→ **What is expected**: Verbatim repeat, images excluded. Give each entry again as written.

→ **Data listing**:
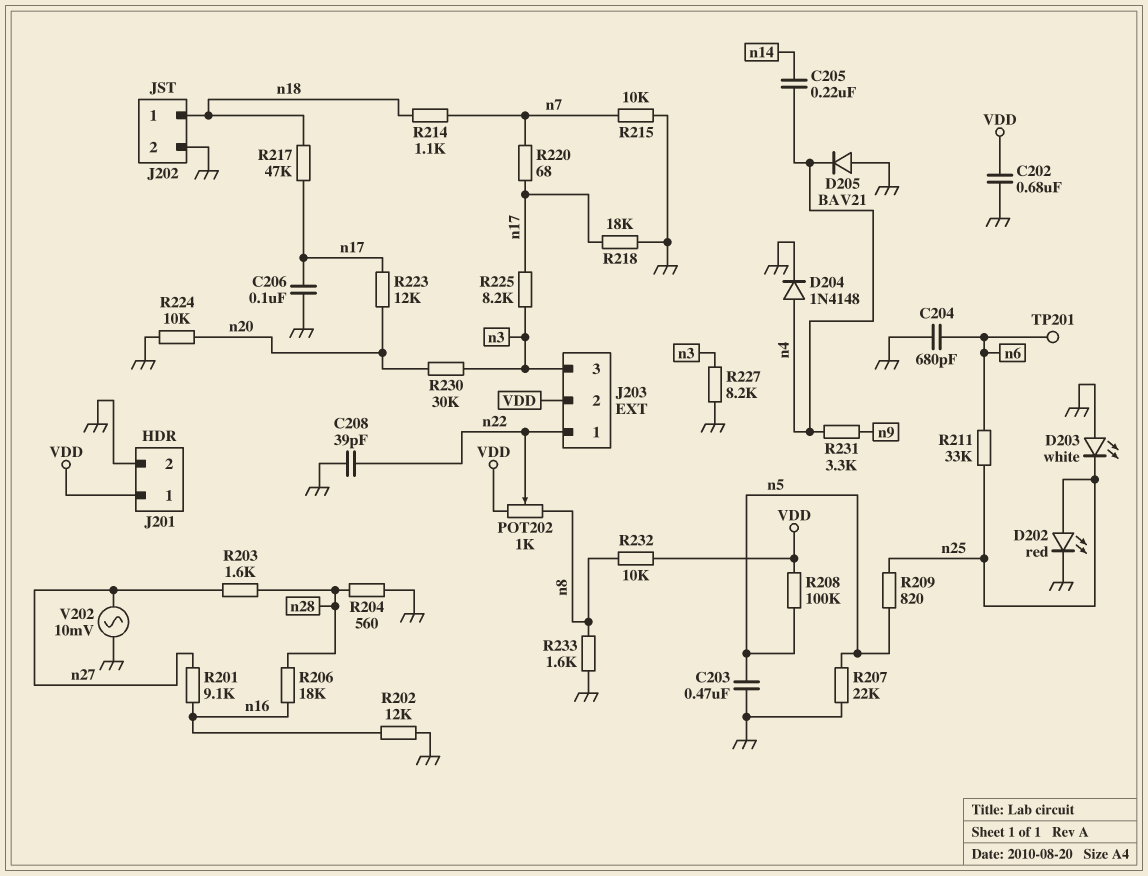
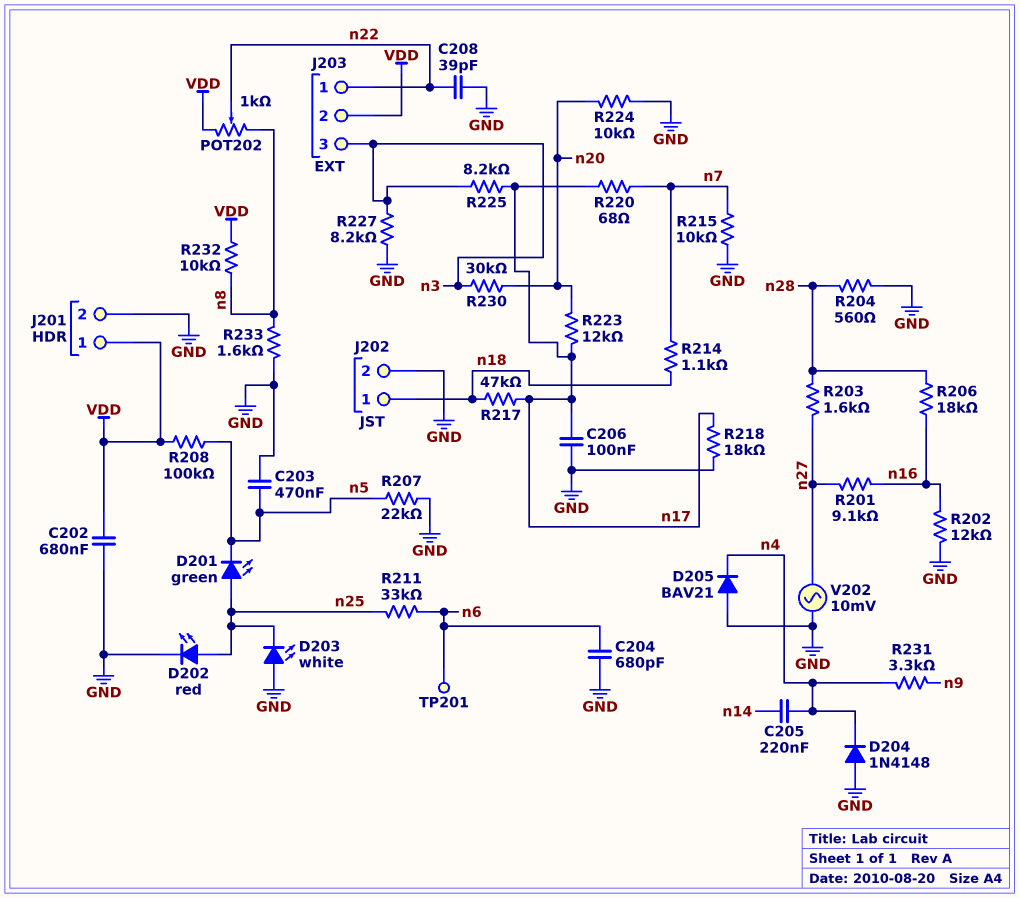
D201: none -> LED green (A n25, K n5)
D204: diode 1N4148 (A n4, K GND) -> diode 1N4148 (A GND, K n4)
R209: 820 (n5, n25) -> none

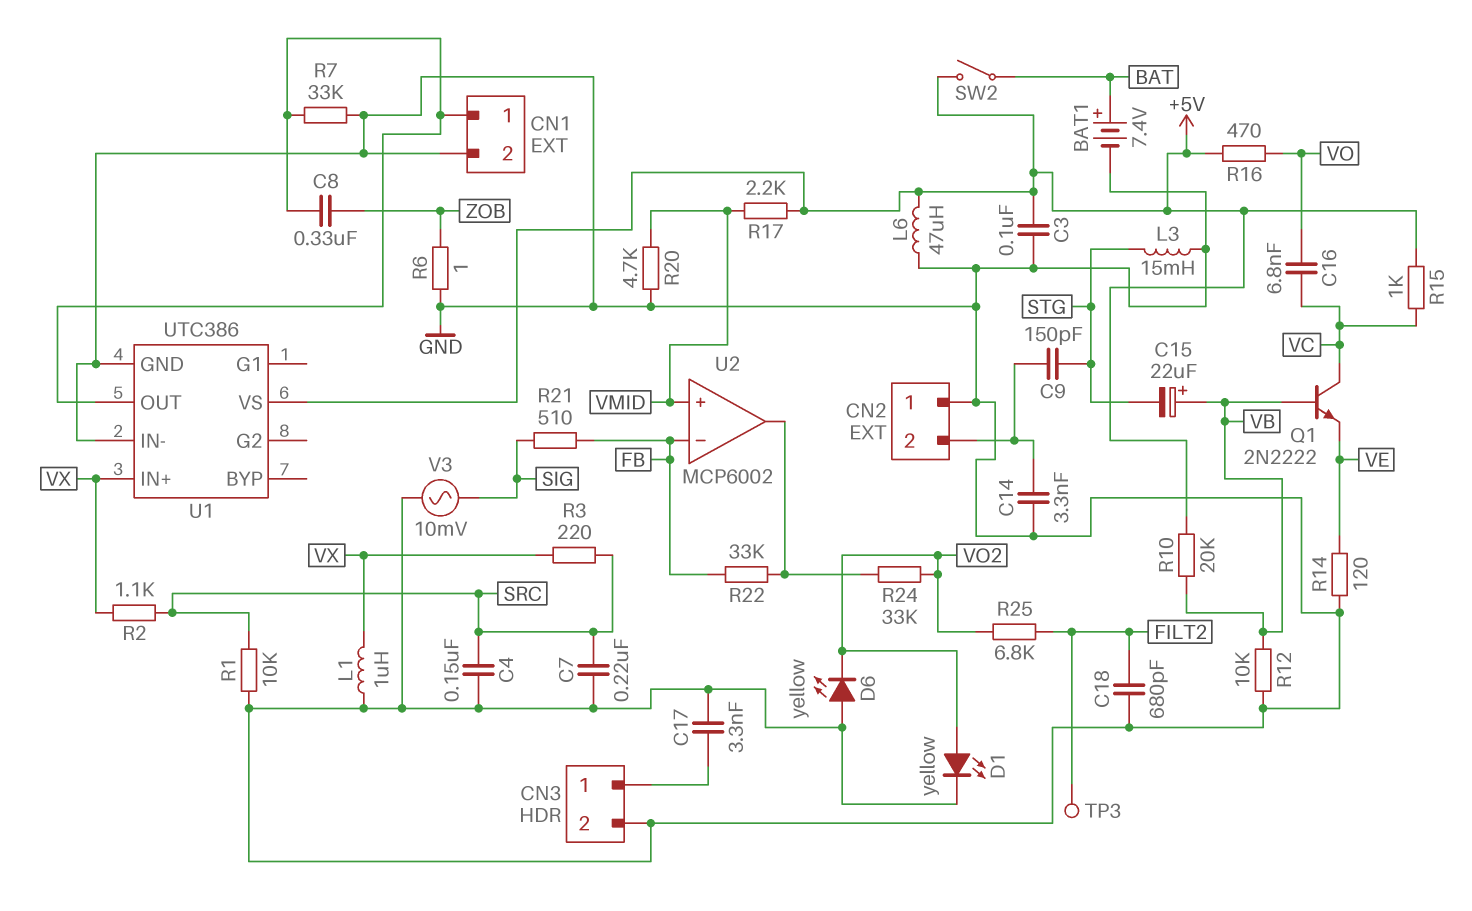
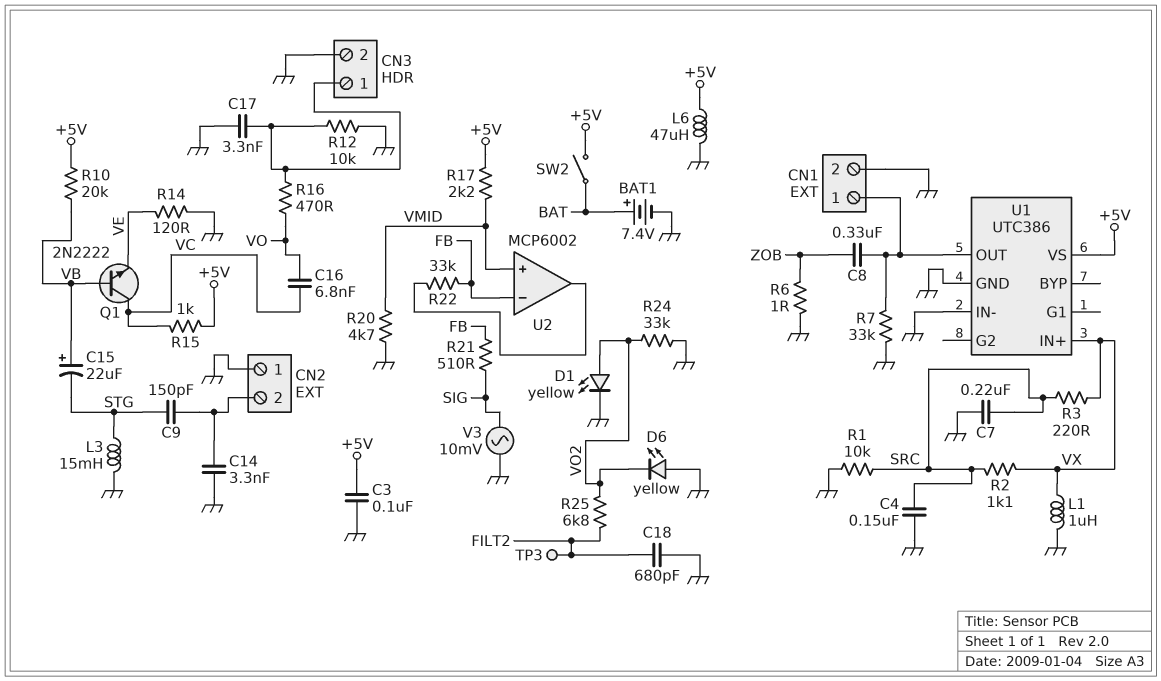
R12: 10k (GND, VB) -> 10k (CN3/1, GND)
R16: 470 (+5V, VO) -> 470 (CN3/1, VO)
R24: 33k (U2/out, VO2) -> 33k (GND, VO2)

→ **Your solution**:
D201: none -> LED green (A n25, K n5)
D204: diode 1N4148 (A n4, K GND) -> diode 1N4148 (A GND, K n4)
R209: 820 (n5, n25) -> none

R12: 10k (GND, VB) -> 10k (CN3/1, GND)
R16: 470 (+5V, VO) -> 470 (CN3/1, VO)
R24: 33k (U2/out, VO2) -> 33k (GND, VO2)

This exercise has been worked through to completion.